Leave out the pictures, and reproduce exactly the lines from the line containing "turquoise pyramid: 9 -> 10" through the final line of the entries.

(Dataset items)
☆ ☆ ☆ ☆ ☆

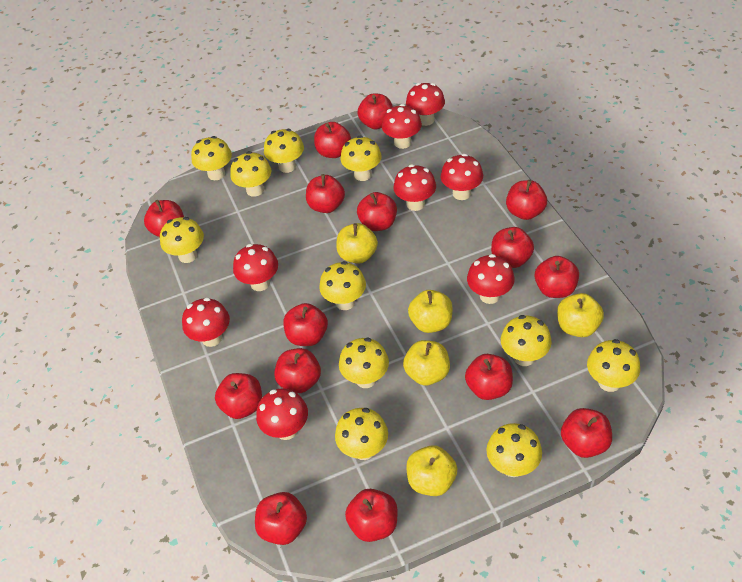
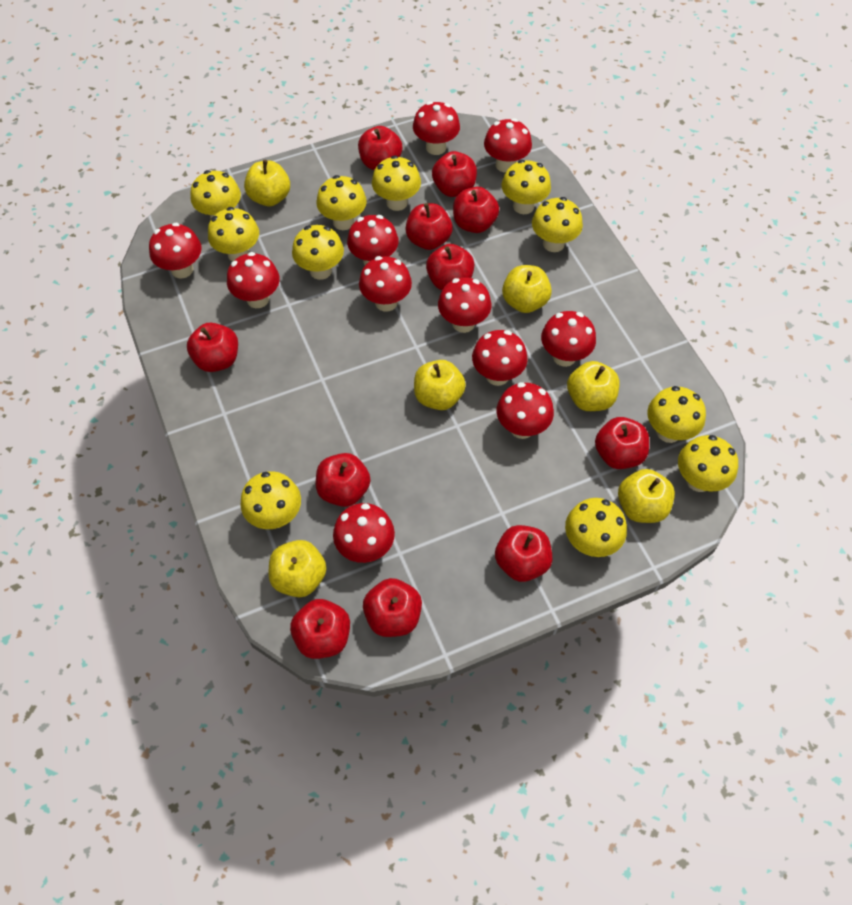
red apple: 15 -> 11
red mushroom: 8 -> 11
yellow apple: 5 -> 6

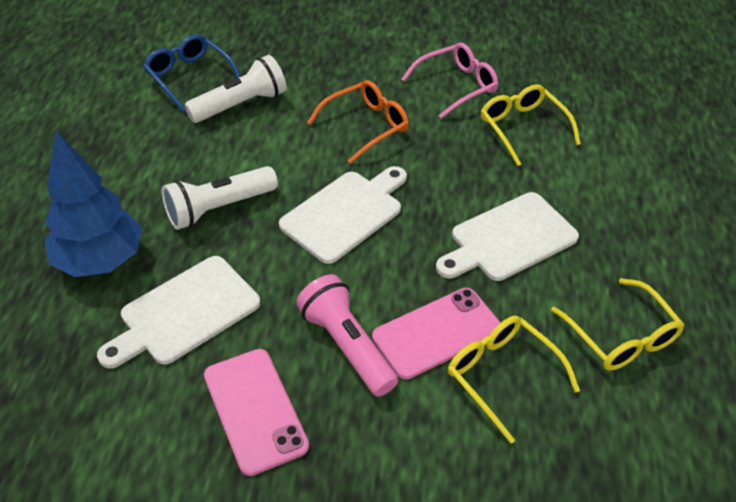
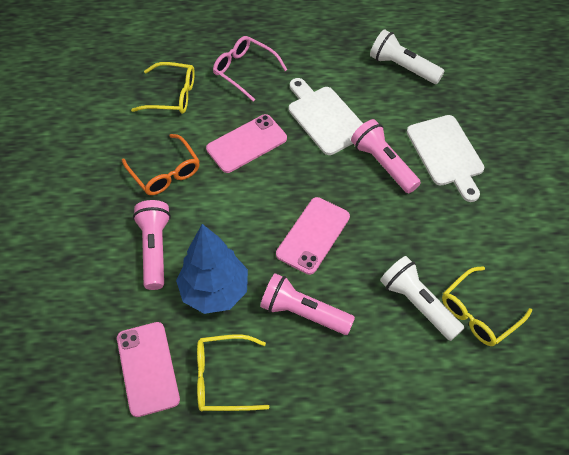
blue glasses: 1 -> 0
pink flashlight: 1 -> 3
pink phone: 2 -> 3
white cutting board: 3 -> 2

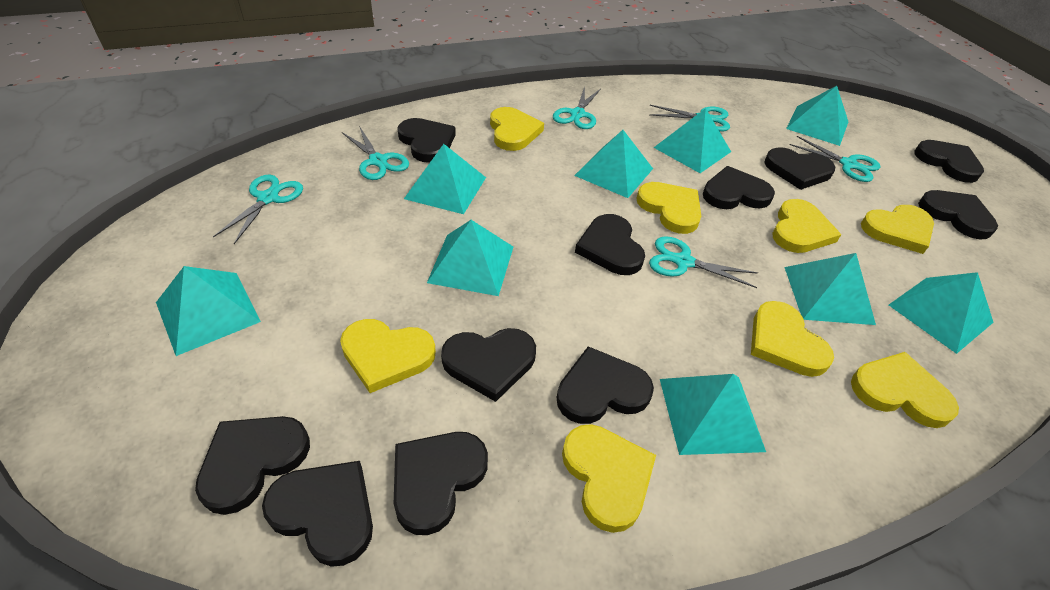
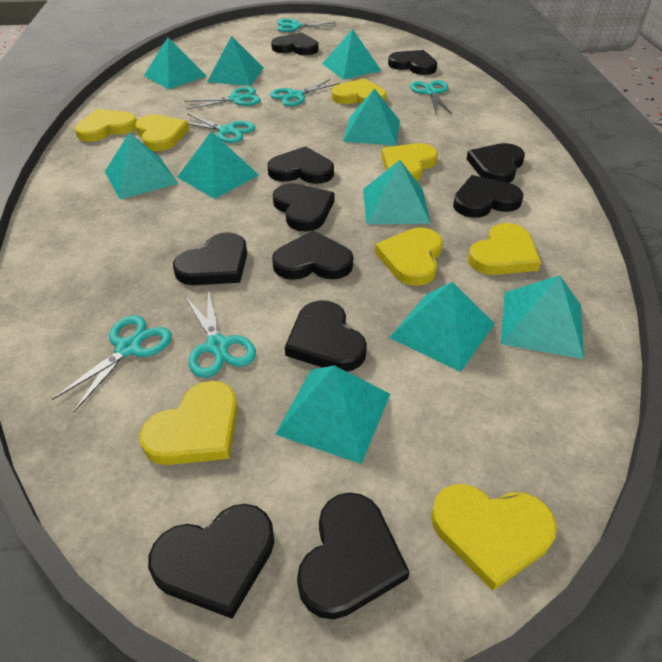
turquoise pyramid: 9 -> 10
turquoise scissors: 6 -> 7

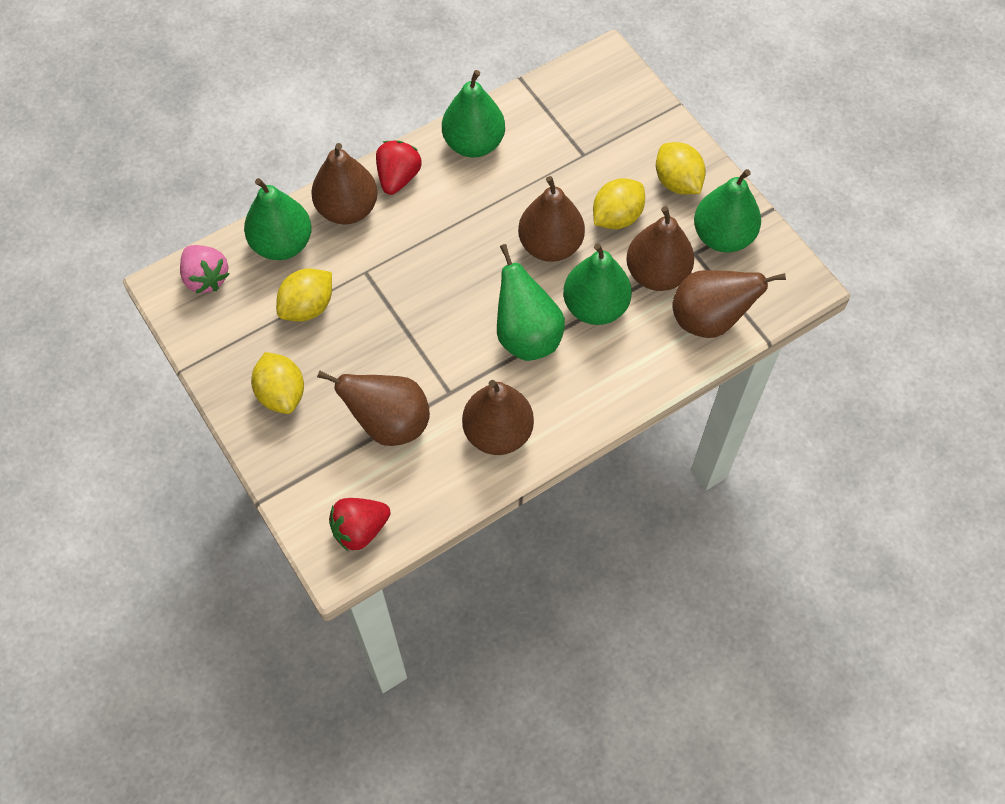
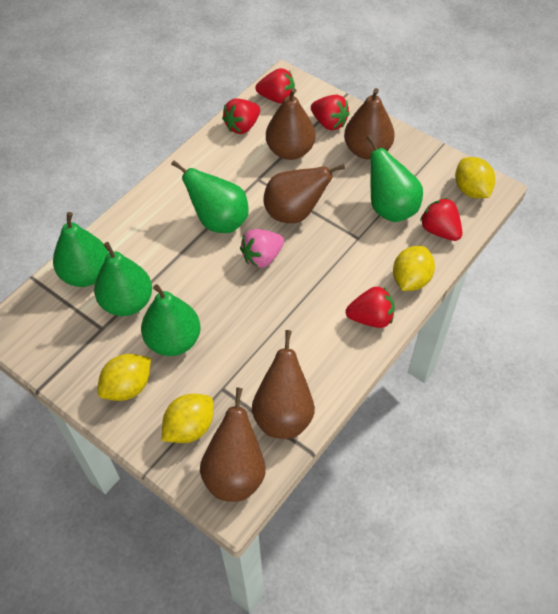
brown pear: 6 -> 5
red strawberry: 2 -> 5

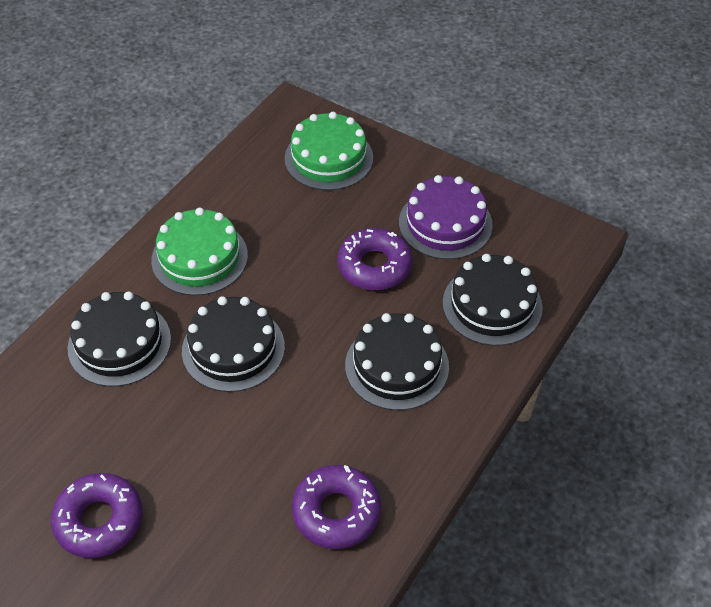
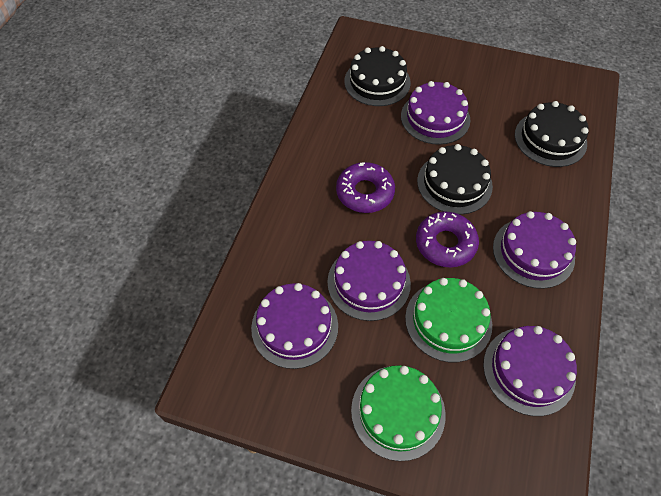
black cake: 4 -> 3
purple cake: 1 -> 5
purple donut: 3 -> 2

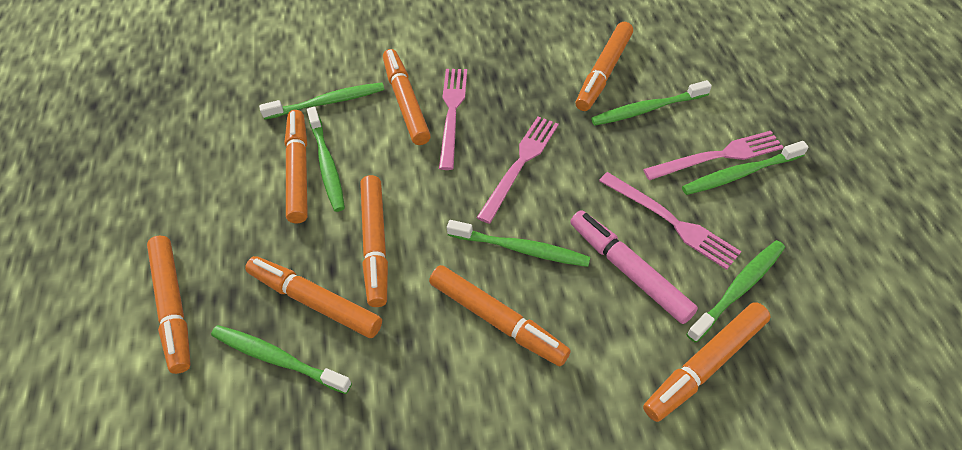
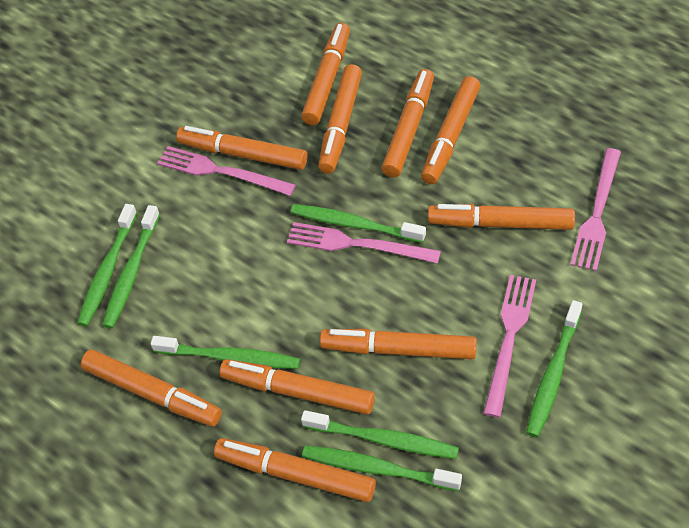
orange marker: 8 -> 10
pink marker: 1 -> 0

☆ ☆ ☆ ☆ ☆

Exercise output ▸
turquoise pyramid: 9 -> 10
turquoise scissors: 6 -> 7

brown pear: 6 -> 5
red strawberry: 2 -> 5

black cake: 4 -> 3
purple cake: 1 -> 5
purple donut: 3 -> 2

orange marker: 8 -> 10
pink marker: 1 -> 0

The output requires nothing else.